WHAT THE TASK REQUIRES:
The records below are to be restated word for word; their pictures are not.

RECORDS SHOWN:

┌──

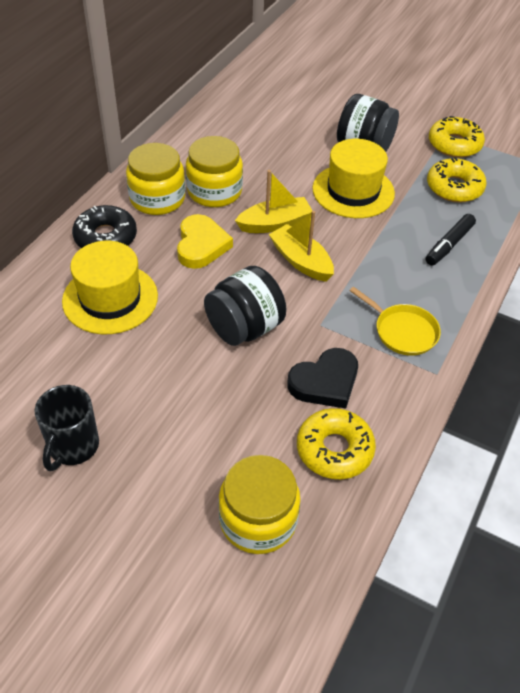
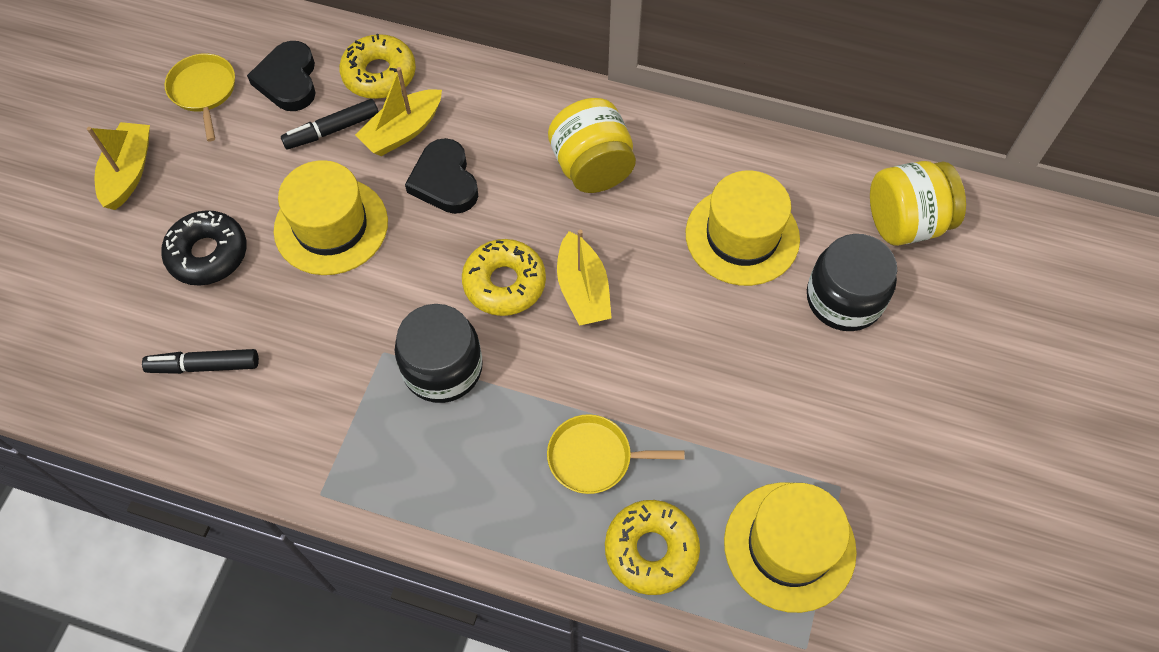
black heart: 1 -> 2
black marker: 1 -> 2
black mug: 1 -> 0
yellow boat: 2 -> 3
yellow hat: 2 -> 3
yellow heart: 1 -> 0
yellow jar: 3 -> 2
yellow pan: 1 -> 2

└──

TASK RESPONSE:
black heart: 1 -> 2
black marker: 1 -> 2
black mug: 1 -> 0
yellow boat: 2 -> 3
yellow hat: 2 -> 3
yellow heart: 1 -> 0
yellow jar: 3 -> 2
yellow pan: 1 -> 2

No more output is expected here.